WHAT TO WORK ON: Examine each line of the data. Copy those that contain the string "adipose".

::: RECORDS TO USE :::

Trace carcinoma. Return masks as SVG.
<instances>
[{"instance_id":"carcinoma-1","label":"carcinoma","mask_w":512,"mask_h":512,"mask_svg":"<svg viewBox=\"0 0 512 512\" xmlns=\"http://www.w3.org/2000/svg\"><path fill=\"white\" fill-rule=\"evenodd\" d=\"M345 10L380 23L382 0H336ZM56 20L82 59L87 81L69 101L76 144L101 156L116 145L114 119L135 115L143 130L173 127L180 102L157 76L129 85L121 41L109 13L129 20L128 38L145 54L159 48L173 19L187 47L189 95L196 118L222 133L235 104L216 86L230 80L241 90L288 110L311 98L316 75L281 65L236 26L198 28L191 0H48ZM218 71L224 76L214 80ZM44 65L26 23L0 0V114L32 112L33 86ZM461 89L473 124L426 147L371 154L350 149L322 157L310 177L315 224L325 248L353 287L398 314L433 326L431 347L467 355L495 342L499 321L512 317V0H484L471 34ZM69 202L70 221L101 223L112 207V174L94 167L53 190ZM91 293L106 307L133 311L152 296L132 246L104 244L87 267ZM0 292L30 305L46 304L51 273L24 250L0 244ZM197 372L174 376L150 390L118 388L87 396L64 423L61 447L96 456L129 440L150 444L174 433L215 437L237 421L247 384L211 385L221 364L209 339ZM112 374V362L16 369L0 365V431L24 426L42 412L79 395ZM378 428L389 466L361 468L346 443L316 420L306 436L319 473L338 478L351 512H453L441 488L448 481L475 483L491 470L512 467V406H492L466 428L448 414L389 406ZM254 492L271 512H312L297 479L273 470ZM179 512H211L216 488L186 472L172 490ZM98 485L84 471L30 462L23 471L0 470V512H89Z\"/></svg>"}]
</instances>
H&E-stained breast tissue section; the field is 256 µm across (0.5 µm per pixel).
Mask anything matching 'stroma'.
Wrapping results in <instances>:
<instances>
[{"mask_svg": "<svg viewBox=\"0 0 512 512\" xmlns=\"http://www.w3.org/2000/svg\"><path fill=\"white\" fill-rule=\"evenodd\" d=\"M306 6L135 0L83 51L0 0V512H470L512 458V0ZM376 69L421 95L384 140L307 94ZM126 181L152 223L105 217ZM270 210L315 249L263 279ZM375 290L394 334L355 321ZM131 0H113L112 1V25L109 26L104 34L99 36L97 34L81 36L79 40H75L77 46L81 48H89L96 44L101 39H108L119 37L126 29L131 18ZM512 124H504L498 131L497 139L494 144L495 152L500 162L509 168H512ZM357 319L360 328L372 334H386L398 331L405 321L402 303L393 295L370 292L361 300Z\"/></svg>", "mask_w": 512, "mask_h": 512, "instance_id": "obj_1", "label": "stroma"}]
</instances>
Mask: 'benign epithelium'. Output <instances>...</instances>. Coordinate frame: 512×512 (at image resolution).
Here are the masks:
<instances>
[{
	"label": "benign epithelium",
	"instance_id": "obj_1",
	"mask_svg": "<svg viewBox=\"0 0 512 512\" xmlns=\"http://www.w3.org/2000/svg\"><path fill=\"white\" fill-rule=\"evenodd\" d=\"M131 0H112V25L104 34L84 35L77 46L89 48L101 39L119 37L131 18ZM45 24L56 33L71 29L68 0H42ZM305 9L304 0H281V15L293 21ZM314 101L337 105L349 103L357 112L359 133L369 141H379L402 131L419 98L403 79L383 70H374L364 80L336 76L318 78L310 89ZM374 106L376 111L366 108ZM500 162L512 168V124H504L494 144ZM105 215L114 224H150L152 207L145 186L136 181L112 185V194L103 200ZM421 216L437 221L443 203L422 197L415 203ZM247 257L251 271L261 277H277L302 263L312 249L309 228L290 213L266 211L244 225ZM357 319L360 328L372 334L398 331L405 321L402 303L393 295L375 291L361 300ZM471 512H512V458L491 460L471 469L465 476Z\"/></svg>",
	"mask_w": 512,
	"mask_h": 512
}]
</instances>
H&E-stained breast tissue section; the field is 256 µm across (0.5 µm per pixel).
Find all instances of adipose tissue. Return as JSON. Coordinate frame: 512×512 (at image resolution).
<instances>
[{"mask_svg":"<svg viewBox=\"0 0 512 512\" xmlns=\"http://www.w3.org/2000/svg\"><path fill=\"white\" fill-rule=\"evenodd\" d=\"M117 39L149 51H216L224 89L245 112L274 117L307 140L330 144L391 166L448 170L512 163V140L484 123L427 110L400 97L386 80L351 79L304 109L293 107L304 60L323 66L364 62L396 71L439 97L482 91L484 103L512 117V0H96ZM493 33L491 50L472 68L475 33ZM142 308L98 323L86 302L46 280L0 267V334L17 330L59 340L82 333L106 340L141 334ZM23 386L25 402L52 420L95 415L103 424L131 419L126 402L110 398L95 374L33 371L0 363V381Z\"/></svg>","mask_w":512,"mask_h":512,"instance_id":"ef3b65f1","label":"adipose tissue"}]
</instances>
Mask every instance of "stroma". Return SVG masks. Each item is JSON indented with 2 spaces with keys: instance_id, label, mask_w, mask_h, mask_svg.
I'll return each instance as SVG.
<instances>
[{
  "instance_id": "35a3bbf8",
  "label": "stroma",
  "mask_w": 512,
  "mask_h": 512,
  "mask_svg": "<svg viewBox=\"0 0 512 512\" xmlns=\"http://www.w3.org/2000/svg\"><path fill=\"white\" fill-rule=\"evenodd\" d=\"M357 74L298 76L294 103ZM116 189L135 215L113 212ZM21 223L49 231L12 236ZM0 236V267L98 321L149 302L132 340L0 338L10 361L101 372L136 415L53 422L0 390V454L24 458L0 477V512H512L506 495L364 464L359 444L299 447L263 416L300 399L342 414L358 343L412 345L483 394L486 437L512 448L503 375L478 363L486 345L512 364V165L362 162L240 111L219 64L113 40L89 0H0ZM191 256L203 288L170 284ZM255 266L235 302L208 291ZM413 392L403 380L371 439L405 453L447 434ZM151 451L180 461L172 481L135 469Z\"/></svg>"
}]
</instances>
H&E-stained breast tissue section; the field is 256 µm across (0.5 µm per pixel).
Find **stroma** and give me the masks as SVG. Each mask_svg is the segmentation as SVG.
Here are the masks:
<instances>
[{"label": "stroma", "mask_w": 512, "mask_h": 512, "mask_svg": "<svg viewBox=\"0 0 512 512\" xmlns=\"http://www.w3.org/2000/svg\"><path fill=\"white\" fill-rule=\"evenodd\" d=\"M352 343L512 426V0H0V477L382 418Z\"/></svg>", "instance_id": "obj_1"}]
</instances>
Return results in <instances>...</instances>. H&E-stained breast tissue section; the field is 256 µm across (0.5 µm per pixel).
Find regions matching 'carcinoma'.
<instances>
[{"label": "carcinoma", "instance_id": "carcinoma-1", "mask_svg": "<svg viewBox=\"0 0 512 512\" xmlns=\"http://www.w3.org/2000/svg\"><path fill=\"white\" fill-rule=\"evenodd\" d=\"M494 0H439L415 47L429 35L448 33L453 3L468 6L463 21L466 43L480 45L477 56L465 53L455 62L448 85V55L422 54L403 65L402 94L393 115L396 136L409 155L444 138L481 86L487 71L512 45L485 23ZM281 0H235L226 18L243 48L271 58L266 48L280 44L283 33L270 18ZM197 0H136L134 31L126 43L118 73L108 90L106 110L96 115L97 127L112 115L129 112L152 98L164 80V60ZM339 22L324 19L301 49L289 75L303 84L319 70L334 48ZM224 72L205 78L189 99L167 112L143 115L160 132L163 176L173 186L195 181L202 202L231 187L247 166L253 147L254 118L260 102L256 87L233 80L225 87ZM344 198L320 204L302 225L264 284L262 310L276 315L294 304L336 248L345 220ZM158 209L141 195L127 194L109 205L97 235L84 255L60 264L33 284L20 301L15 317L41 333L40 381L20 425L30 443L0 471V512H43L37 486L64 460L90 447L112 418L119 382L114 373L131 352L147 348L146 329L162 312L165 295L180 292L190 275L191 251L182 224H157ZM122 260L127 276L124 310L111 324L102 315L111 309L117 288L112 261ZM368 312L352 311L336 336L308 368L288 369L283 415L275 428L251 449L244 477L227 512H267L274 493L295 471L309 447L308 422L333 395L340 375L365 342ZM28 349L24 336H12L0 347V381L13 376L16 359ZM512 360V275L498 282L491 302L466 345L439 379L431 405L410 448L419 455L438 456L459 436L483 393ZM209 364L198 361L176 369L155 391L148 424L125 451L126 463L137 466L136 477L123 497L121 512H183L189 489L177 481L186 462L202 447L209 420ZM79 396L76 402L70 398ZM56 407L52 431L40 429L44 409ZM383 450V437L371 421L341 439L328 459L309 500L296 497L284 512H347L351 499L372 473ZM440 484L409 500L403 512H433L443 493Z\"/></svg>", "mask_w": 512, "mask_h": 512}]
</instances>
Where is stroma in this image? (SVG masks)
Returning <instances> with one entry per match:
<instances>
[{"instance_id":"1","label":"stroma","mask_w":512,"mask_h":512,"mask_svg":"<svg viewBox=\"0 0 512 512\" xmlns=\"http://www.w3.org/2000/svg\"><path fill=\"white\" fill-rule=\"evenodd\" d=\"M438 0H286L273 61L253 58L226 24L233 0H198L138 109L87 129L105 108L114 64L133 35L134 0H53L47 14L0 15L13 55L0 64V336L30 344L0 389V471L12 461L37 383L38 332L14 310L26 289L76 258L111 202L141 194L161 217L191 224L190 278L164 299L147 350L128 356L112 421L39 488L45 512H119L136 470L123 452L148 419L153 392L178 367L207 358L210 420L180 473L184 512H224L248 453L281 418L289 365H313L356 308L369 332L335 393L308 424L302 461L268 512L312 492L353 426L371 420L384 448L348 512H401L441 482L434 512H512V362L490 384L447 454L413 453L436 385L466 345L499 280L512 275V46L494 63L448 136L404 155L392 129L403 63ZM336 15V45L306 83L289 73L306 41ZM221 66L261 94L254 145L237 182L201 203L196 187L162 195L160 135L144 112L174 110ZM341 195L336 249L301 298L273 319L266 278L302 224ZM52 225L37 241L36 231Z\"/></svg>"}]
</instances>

:::

EXERCISE RESULT:
Find all instances of adipose tissue. Return as JSON. Coordinate frame: 512×512 (at image resolution).
[{"mask_svg":"<svg viewBox=\"0 0 512 512\" xmlns=\"http://www.w3.org/2000/svg\"><path fill=\"white\" fill-rule=\"evenodd\" d=\"M117 39L149 51H216L224 89L245 112L274 117L307 140L330 144L391 166L448 170L512 163V140L484 123L427 110L400 97L386 80L351 79L304 109L293 107L304 60L323 66L364 62L396 71L439 97L482 91L484 103L512 117V0H96ZM493 33L491 50L472 68L475 33ZM142 308L98 323L86 302L46 280L0 267V334L17 330L59 340L82 333L106 340L141 334ZM23 386L25 402L52 420L95 415L103 424L131 419L126 402L110 398L95 374L33 371L0 363V381Z\"/></svg>","mask_w":512,"mask_h":512,"instance_id":"ef3b65f1","label":"adipose tissue"}]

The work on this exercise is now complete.